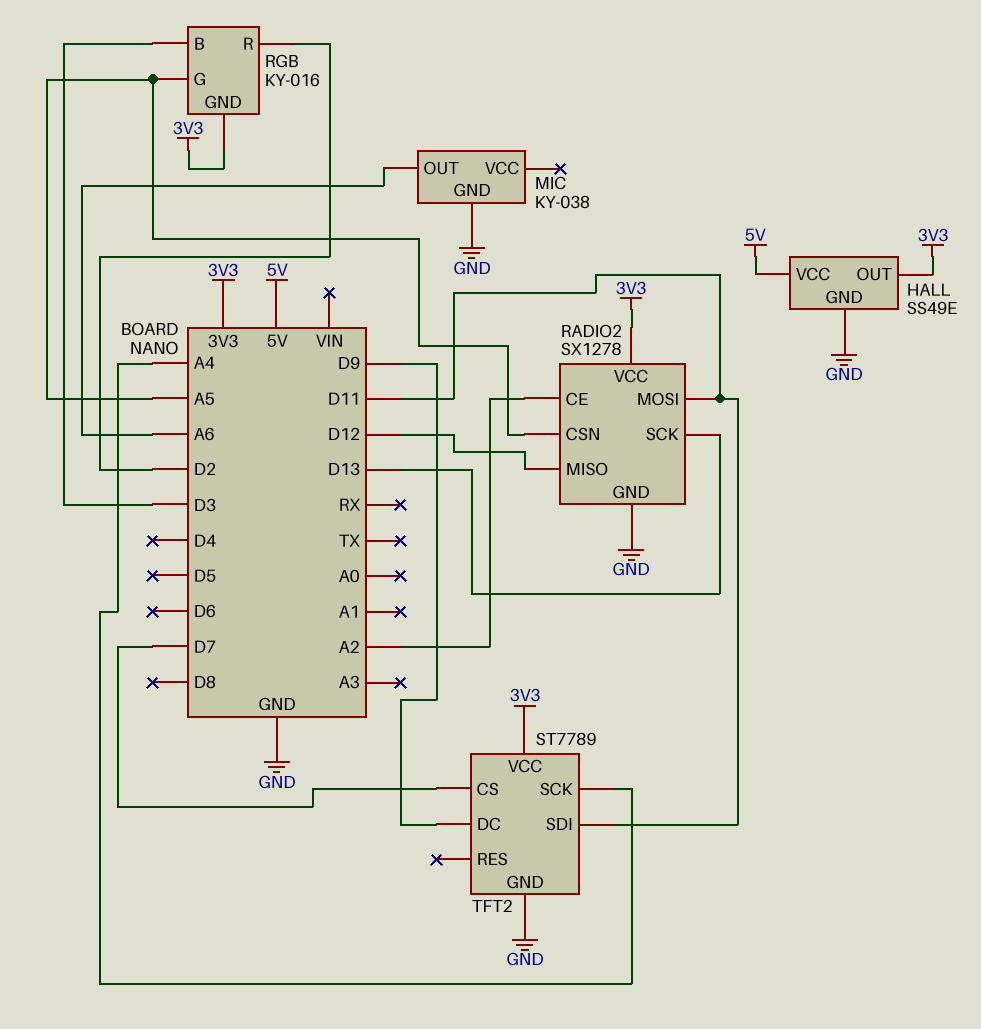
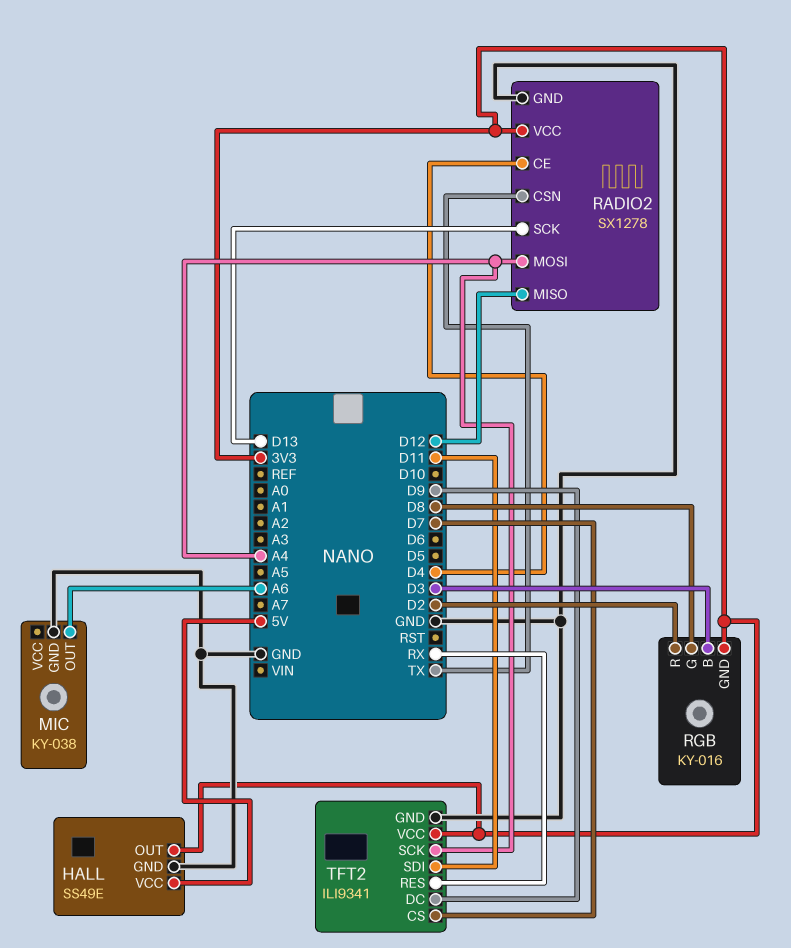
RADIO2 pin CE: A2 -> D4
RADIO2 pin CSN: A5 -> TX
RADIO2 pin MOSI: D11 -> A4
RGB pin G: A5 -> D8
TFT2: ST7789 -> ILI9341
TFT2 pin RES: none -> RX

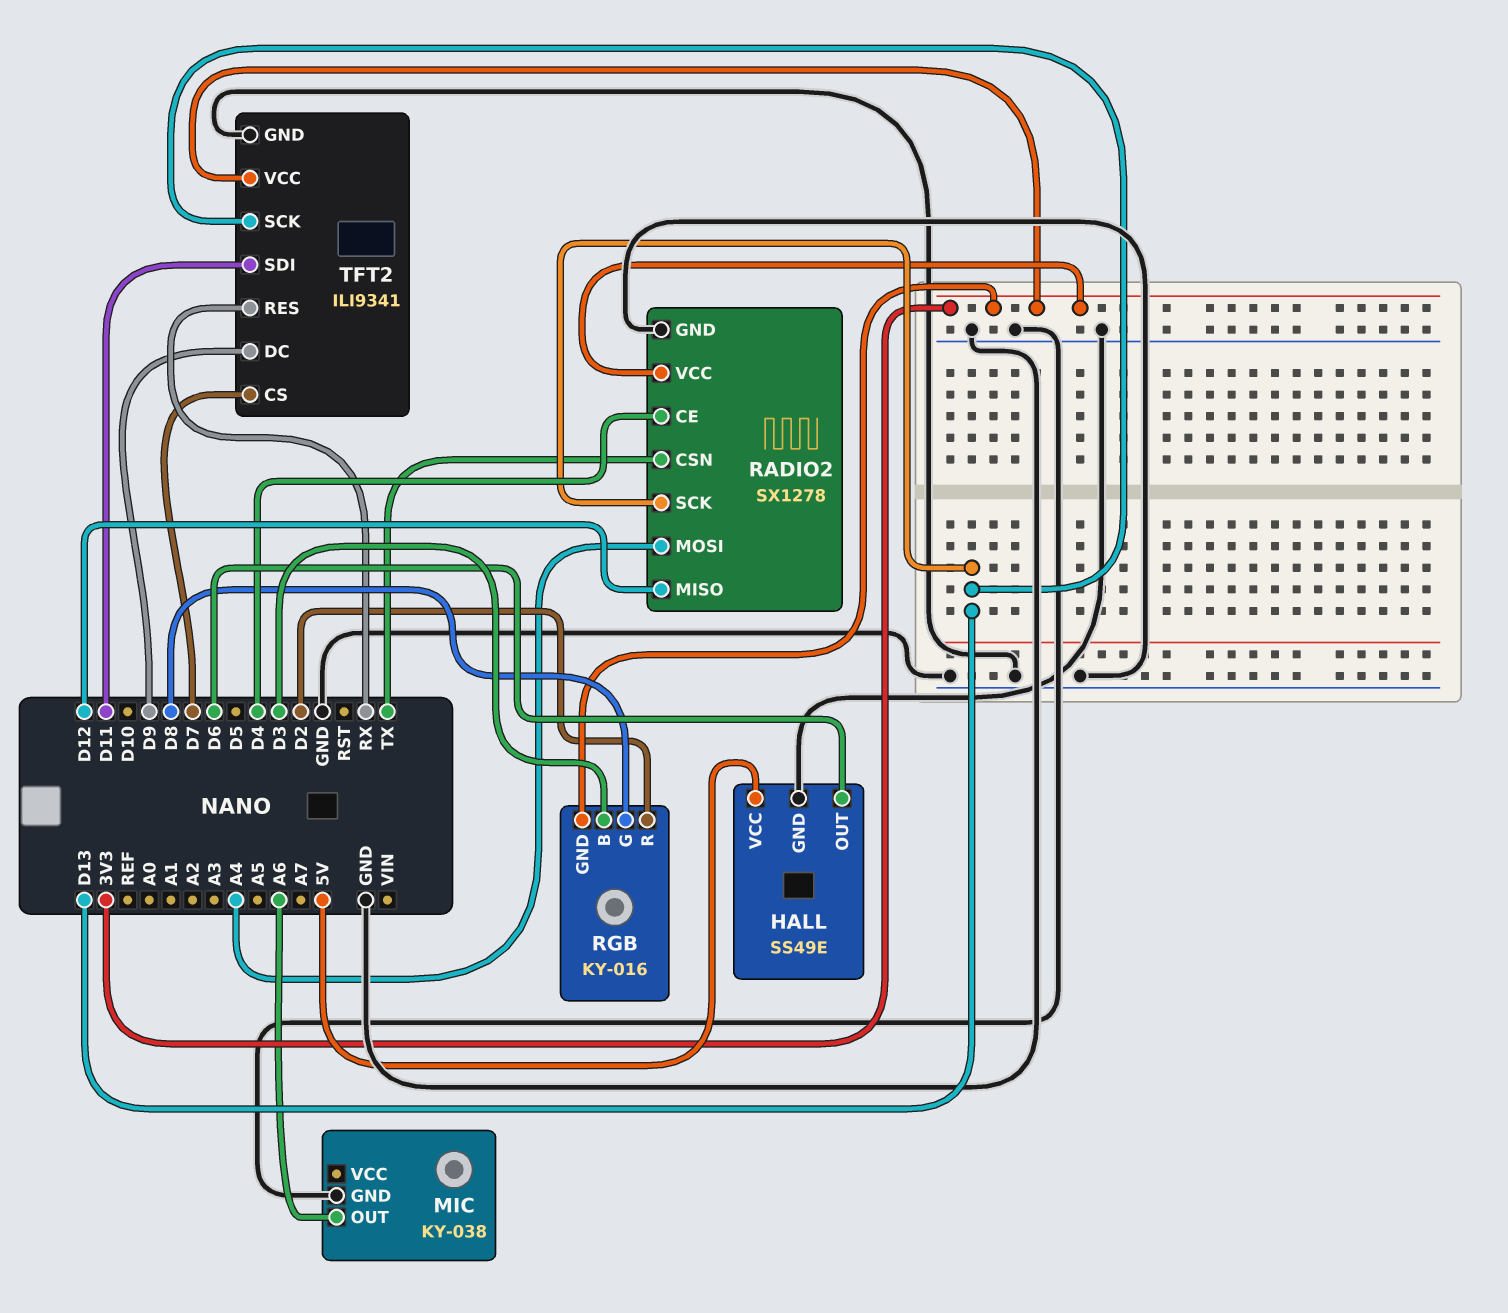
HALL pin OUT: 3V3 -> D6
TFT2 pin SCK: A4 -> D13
--
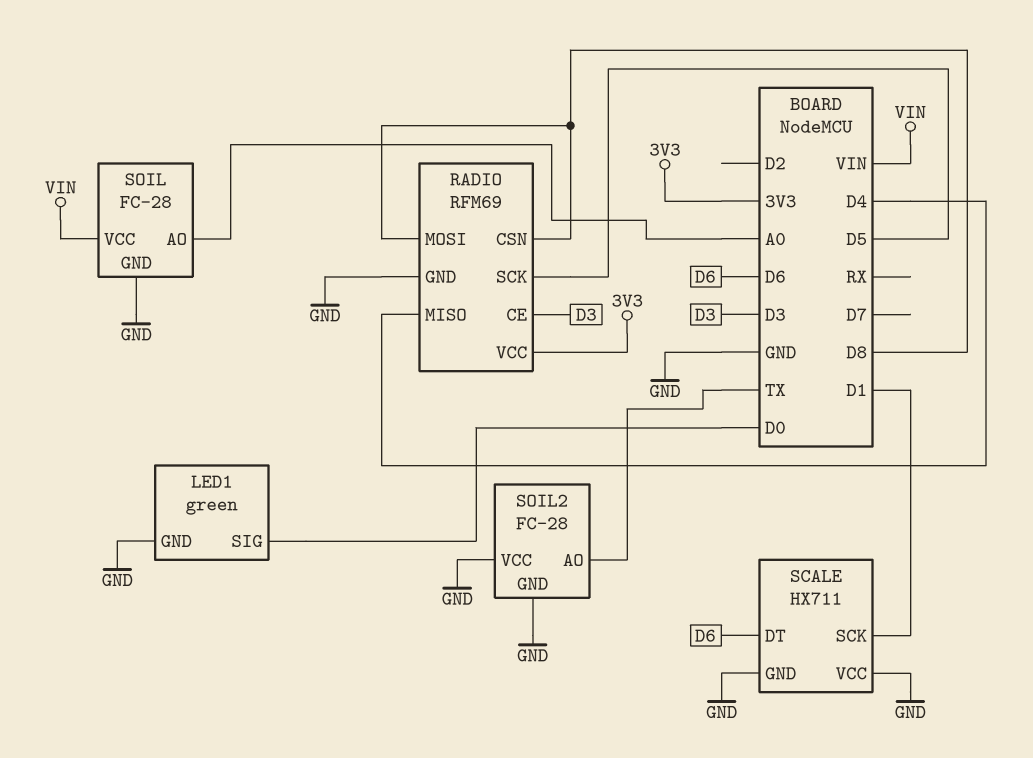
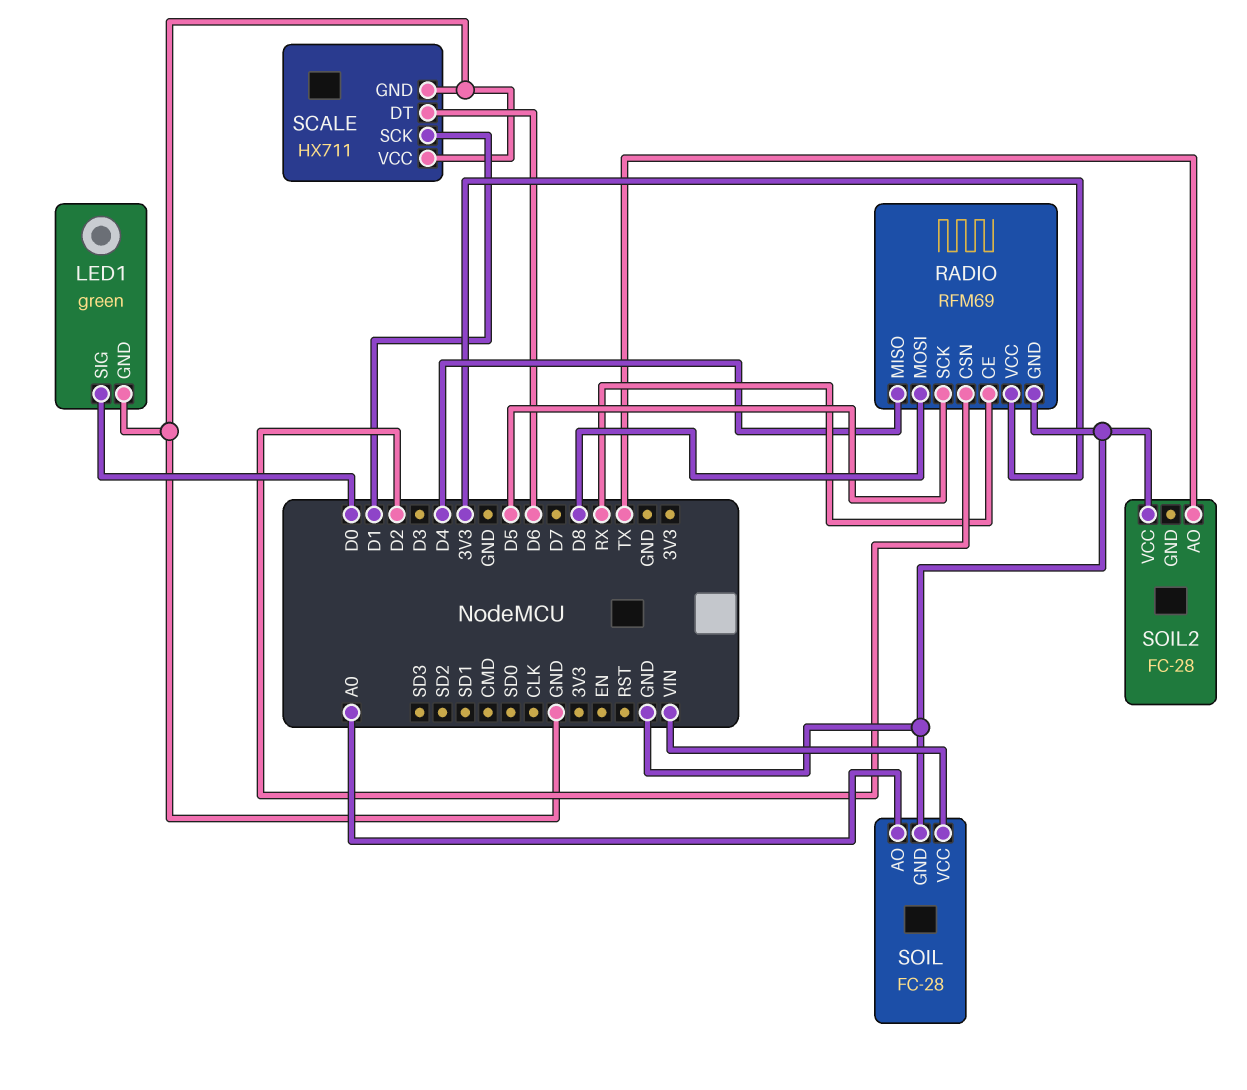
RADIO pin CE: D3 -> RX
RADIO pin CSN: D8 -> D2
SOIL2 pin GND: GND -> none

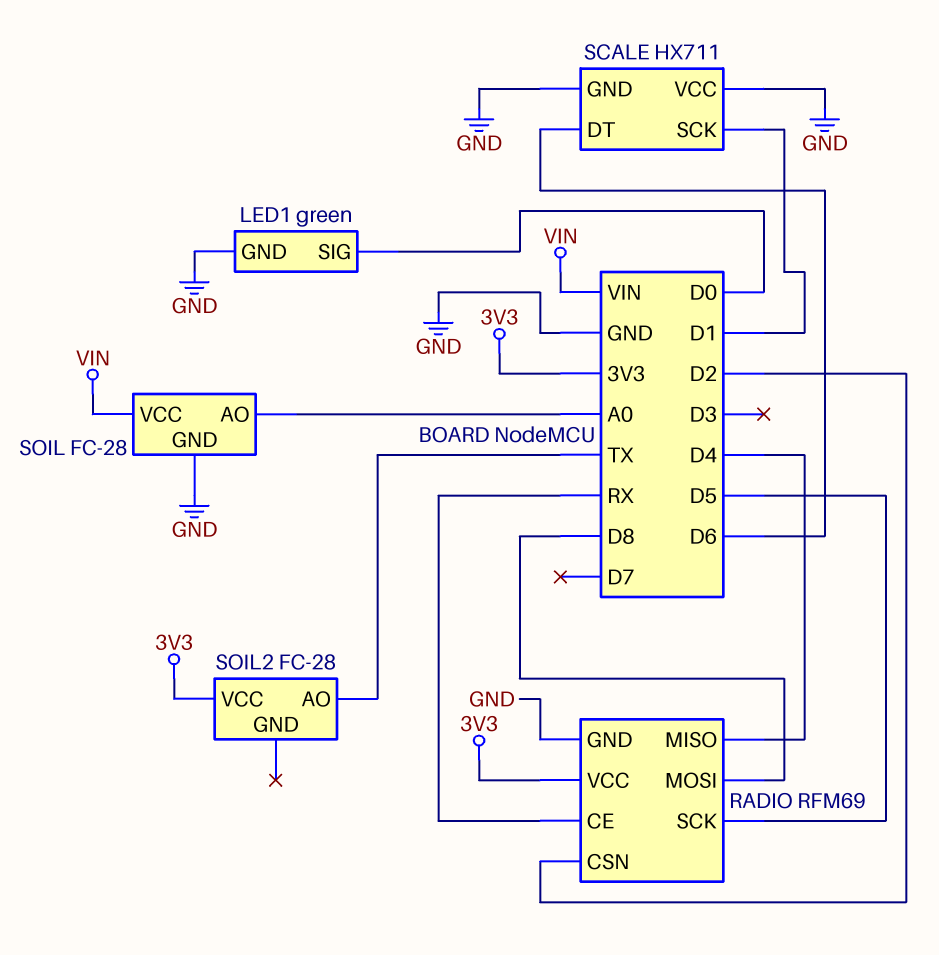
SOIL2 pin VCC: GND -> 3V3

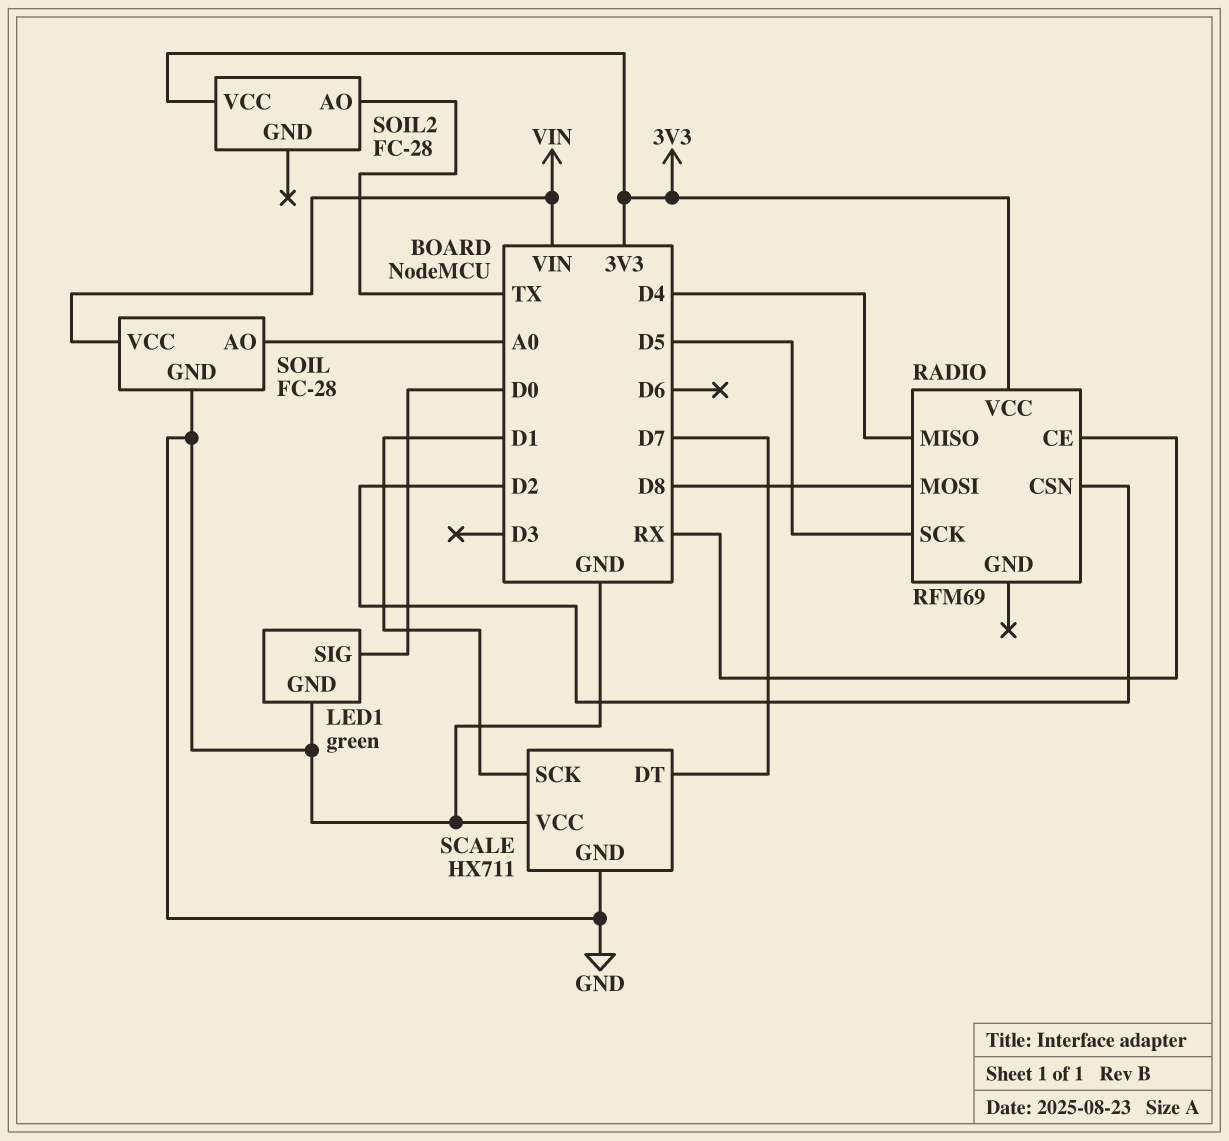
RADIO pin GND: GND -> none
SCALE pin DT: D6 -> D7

Activity:
From the listing above, return every line that contains the word "none".

Task output:
TFT2 pin RES: none -> RX
SOIL2 pin GND: GND -> none
RADIO pin GND: GND -> none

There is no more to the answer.